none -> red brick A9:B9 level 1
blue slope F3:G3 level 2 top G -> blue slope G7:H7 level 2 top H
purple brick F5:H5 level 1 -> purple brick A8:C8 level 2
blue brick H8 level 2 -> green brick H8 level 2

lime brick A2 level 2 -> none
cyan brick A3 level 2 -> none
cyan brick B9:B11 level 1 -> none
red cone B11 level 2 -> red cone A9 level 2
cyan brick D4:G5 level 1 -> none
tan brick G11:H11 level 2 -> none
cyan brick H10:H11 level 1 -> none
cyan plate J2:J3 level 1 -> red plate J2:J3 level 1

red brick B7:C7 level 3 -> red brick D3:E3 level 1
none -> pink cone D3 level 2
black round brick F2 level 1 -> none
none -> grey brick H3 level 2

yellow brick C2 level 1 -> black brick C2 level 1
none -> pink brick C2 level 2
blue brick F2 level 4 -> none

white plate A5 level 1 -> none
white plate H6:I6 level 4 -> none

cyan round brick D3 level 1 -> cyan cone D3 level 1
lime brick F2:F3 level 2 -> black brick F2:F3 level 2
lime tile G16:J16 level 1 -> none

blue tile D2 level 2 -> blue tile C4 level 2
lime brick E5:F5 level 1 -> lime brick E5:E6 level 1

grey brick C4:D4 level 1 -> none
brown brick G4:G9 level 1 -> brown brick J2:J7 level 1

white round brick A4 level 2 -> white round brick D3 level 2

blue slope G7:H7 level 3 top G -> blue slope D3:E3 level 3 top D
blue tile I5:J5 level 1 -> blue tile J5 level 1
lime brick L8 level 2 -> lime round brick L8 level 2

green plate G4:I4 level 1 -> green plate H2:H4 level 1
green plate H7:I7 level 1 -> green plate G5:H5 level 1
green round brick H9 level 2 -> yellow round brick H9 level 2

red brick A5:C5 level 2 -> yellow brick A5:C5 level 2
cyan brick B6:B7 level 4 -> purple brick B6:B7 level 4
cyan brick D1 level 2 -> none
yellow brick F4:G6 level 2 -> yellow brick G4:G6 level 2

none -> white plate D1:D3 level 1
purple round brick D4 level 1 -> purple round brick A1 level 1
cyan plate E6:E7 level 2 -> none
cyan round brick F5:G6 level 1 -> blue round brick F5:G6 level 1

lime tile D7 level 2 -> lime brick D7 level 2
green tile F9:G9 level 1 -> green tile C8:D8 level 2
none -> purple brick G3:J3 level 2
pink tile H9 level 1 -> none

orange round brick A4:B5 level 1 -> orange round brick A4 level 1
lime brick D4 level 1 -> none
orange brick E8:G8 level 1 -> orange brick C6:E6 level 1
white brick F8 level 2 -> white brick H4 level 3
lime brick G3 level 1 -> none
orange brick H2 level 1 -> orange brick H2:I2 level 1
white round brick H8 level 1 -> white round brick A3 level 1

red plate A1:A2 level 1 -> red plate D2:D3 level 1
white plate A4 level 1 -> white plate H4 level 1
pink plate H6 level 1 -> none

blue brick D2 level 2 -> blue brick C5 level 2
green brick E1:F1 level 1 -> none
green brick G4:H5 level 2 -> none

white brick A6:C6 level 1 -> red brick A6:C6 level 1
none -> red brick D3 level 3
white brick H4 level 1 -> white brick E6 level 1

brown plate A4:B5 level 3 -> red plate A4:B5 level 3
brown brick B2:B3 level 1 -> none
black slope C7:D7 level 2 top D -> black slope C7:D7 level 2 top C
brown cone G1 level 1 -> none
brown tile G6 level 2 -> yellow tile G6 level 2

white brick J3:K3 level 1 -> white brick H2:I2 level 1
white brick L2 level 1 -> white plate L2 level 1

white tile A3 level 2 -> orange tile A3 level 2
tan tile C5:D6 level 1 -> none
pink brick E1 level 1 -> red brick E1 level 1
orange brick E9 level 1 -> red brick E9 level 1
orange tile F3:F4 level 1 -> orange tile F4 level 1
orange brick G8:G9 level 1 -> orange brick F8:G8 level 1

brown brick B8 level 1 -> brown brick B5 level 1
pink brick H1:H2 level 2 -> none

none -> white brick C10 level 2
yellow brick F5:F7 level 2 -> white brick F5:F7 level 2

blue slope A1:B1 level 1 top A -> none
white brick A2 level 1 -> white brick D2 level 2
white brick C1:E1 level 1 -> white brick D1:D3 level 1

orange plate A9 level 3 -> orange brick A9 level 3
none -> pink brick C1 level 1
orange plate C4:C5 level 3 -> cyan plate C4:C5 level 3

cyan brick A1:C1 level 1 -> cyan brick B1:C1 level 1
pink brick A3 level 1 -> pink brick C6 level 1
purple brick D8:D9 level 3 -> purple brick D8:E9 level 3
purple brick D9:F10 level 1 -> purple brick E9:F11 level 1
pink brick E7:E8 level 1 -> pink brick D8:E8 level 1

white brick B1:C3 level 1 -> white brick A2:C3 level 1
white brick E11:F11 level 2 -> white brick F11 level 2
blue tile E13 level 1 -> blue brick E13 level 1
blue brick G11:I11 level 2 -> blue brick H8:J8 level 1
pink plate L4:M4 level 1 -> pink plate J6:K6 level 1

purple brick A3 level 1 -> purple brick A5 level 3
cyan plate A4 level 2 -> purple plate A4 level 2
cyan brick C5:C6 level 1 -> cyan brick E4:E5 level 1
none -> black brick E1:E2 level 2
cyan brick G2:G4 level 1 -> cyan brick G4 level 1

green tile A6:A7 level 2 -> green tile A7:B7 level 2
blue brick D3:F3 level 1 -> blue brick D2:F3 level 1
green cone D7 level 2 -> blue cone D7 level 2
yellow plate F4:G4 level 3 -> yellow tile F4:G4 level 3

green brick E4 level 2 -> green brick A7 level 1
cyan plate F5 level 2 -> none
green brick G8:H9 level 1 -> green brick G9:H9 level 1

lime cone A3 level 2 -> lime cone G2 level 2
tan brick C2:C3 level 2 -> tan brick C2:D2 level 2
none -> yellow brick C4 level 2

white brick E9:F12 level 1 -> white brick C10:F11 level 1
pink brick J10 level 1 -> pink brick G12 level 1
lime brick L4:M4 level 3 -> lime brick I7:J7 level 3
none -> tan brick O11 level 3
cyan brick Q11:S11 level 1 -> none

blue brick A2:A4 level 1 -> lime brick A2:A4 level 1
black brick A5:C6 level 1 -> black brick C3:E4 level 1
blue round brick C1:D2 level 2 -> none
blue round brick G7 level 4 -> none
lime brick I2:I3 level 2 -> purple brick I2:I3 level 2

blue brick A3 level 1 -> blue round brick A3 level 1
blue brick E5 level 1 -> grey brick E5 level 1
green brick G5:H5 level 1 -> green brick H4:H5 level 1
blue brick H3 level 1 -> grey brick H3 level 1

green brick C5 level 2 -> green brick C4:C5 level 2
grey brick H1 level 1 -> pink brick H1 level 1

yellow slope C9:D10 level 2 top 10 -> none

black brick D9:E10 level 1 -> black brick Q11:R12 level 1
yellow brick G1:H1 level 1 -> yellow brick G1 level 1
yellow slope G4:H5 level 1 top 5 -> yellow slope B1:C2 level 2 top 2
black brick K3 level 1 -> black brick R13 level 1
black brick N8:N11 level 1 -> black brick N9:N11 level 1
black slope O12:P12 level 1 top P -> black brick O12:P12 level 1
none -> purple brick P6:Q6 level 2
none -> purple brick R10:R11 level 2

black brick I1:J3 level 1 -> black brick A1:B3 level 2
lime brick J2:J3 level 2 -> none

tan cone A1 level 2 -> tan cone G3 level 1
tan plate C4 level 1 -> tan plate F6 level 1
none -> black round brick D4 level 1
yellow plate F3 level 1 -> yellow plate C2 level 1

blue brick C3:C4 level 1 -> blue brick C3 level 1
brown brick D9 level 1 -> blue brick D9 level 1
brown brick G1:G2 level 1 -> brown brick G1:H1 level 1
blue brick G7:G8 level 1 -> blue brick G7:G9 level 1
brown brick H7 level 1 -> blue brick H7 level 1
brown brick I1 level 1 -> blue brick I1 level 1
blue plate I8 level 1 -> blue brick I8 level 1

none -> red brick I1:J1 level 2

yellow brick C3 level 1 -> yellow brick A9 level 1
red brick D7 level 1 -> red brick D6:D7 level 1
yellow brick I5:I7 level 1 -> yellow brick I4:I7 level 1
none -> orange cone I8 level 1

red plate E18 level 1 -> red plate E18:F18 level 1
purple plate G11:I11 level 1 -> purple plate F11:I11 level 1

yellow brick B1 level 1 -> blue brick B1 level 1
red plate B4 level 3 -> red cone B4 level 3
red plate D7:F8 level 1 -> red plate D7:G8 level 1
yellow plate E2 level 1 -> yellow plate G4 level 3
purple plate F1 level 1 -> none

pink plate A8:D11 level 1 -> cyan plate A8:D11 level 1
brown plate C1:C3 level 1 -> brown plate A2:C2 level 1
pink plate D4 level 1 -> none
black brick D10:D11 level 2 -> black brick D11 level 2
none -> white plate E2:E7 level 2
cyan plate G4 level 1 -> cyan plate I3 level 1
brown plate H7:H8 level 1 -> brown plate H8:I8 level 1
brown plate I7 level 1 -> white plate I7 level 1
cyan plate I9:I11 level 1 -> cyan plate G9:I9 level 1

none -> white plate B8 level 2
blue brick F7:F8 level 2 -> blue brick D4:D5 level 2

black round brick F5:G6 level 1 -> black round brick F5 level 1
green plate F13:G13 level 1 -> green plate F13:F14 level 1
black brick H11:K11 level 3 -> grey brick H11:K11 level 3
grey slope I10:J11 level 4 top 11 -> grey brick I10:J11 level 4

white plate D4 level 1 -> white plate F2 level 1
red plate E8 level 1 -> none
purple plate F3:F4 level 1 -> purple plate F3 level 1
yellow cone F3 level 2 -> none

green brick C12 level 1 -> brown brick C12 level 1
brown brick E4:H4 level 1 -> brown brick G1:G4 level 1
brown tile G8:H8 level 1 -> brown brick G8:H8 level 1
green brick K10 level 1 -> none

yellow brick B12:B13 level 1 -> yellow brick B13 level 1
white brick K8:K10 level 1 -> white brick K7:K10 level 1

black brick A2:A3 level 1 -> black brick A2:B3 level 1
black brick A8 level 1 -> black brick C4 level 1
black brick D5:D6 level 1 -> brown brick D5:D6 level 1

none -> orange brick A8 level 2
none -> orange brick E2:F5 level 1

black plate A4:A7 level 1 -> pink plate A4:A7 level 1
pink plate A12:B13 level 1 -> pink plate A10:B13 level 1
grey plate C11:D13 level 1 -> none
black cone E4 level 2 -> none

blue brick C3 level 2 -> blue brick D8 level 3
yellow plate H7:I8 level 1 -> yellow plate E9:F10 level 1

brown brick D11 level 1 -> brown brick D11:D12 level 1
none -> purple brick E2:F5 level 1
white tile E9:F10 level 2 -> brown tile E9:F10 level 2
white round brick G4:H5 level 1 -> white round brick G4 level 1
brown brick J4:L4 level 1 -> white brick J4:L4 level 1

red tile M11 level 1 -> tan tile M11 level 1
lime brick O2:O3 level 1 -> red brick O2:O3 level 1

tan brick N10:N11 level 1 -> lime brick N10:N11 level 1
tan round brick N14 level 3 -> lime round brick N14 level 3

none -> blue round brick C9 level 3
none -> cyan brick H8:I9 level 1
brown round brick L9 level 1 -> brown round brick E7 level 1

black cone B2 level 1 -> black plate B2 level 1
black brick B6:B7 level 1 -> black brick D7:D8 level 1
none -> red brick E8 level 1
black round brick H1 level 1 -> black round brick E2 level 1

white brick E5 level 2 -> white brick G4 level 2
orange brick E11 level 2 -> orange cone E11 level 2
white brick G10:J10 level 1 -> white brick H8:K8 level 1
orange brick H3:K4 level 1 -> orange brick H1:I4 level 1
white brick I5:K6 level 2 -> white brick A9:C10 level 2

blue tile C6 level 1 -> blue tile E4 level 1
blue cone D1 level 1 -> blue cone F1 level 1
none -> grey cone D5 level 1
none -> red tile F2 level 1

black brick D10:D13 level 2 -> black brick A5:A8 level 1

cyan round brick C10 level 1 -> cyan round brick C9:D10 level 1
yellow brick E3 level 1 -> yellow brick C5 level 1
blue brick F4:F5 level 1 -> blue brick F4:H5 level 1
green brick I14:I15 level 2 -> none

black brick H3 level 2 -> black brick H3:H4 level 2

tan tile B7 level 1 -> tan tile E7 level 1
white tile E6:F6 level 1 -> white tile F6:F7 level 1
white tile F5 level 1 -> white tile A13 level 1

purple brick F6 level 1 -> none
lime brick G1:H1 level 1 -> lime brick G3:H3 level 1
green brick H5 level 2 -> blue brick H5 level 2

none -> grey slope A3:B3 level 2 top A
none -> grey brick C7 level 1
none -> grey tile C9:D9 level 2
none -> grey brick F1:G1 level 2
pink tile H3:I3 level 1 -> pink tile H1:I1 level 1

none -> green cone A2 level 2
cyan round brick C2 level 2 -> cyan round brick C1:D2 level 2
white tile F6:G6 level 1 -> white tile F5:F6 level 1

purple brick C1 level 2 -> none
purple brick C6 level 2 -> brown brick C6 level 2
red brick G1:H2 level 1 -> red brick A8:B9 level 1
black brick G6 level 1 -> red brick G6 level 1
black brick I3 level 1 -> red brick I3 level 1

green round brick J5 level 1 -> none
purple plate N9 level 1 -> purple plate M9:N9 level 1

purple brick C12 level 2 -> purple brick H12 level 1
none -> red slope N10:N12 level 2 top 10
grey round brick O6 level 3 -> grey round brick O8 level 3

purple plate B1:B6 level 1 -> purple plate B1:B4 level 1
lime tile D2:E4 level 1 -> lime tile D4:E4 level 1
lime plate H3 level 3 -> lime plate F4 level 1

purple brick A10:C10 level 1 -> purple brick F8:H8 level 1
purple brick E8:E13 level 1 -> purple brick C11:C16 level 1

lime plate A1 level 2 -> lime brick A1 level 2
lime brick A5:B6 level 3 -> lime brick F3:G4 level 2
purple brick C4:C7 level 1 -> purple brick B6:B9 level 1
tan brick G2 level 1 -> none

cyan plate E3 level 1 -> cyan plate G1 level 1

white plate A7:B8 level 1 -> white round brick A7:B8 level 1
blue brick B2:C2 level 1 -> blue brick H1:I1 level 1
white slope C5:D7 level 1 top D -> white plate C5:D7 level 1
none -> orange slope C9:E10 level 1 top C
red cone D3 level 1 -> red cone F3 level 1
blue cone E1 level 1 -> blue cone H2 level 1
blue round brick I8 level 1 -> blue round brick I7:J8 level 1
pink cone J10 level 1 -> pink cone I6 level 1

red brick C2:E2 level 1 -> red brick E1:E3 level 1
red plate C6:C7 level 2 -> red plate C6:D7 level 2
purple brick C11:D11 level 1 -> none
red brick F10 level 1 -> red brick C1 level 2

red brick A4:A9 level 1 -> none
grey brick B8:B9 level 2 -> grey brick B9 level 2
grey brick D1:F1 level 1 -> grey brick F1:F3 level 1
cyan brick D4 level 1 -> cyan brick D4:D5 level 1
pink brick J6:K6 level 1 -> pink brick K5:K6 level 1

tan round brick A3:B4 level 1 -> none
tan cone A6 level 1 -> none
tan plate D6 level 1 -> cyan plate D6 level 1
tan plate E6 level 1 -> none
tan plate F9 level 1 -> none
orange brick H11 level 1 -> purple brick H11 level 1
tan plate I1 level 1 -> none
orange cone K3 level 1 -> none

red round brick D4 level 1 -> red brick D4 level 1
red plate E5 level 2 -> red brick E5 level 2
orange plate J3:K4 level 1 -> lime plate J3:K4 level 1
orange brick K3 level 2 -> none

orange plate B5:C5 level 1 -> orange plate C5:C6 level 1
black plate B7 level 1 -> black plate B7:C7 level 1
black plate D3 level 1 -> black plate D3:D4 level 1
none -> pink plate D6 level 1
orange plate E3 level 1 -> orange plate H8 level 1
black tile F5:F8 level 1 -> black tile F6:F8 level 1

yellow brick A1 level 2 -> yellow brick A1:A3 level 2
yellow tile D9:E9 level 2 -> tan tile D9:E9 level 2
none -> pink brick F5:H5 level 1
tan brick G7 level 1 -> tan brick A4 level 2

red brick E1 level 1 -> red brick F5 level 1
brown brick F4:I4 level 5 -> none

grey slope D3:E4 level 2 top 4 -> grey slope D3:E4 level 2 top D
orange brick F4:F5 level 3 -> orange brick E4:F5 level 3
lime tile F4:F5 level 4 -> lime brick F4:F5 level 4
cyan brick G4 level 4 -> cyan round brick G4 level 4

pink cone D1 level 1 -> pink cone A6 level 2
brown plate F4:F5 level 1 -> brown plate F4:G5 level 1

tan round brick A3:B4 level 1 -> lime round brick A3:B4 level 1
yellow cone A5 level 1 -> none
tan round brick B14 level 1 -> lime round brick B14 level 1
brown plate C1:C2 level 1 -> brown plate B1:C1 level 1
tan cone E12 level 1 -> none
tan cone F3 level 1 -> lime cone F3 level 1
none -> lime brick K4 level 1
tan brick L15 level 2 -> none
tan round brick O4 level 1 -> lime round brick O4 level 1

## WHAT IS NEEDED
From the records above, quote only the lines running from the line with "yellow brick A1 level" to the line with "brown plate F4:F5", both lines included.

## SOLUTION TO THIS TASK
yellow brick A1 level 2 -> yellow brick A1:A3 level 2
yellow tile D9:E9 level 2 -> tan tile D9:E9 level 2
none -> pink brick F5:H5 level 1
tan brick G7 level 1 -> tan brick A4 level 2

red brick E1 level 1 -> red brick F5 level 1
brown brick F4:I4 level 5 -> none

grey slope D3:E4 level 2 top 4 -> grey slope D3:E4 level 2 top D
orange brick F4:F5 level 3 -> orange brick E4:F5 level 3
lime tile F4:F5 level 4 -> lime brick F4:F5 level 4
cyan brick G4 level 4 -> cyan round brick G4 level 4

pink cone D1 level 1 -> pink cone A6 level 2
brown plate F4:F5 level 1 -> brown plate F4:G5 level 1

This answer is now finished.